• **SUPPLIED RECORDS**
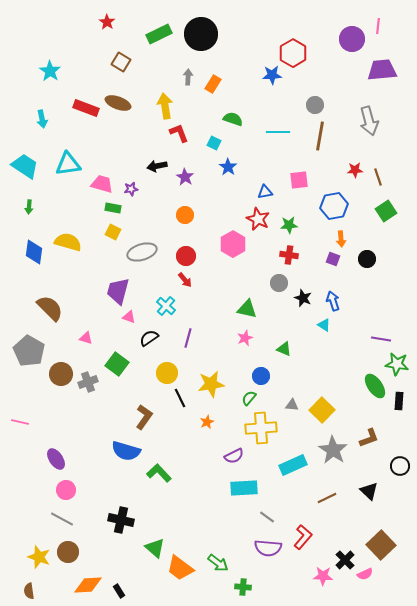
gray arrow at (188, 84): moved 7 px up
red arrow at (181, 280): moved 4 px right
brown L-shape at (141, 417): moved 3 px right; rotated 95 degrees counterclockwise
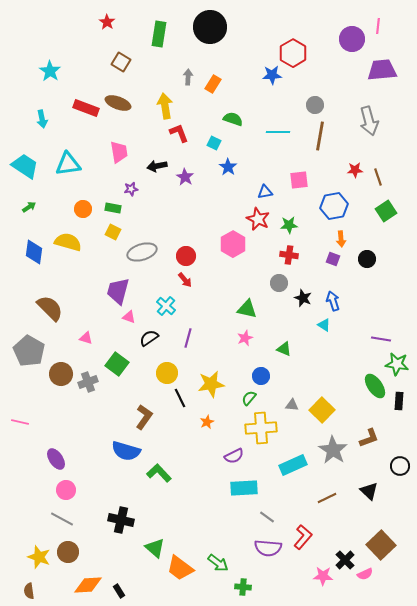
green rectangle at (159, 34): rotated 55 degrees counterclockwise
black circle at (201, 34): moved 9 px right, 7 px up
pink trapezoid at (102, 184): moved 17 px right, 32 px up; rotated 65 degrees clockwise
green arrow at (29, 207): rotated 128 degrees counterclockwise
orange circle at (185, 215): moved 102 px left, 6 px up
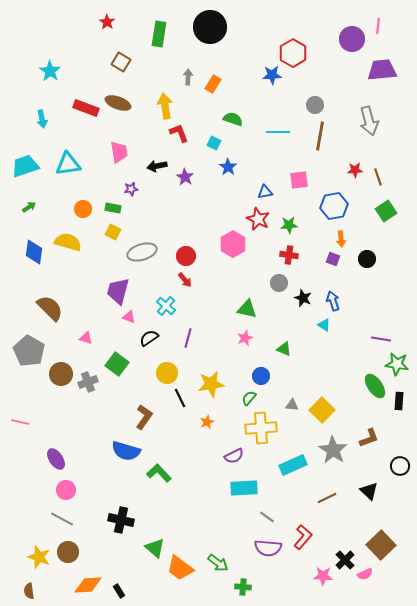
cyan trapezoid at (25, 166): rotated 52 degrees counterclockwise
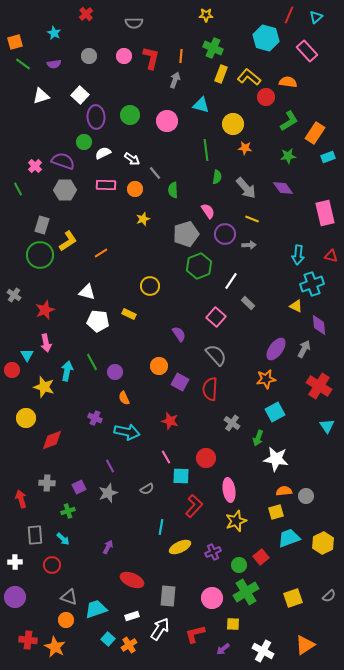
--
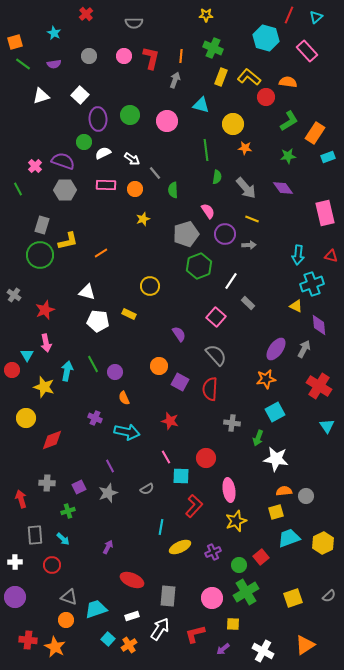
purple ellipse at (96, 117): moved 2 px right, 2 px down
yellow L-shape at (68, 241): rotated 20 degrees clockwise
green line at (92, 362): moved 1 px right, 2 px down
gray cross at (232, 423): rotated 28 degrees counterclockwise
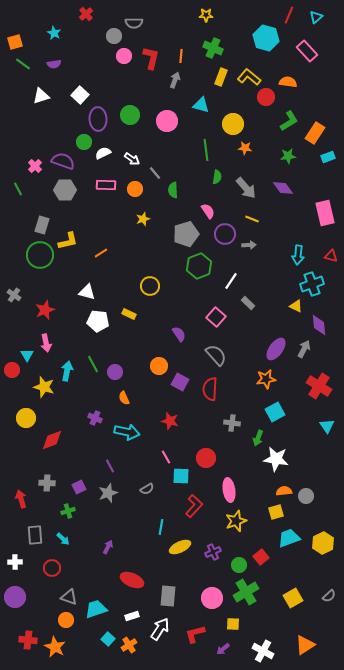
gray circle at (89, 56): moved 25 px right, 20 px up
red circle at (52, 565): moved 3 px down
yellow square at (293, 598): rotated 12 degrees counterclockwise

• **SHORT PROBLEM**
Copy the material word for word, beginning at the line that contains "gray arrow at (188, 84): moved 7 px up" and stopping after the line that contains "orange circle at". Leave the pictures out.

• **RESULT OF THE TASK**
gray arrow at (188, 84): moved 7 px up
red arrow at (181, 280): moved 4 px right
brown L-shape at (141, 417): moved 3 px right; rotated 95 degrees counterclockwise
green rectangle at (159, 34): rotated 55 degrees counterclockwise
black circle at (201, 34): moved 9 px right, 7 px up
pink trapezoid at (102, 184): moved 17 px right, 32 px up; rotated 65 degrees clockwise
green arrow at (29, 207): rotated 128 degrees counterclockwise
orange circle at (185, 215): moved 102 px left, 6 px up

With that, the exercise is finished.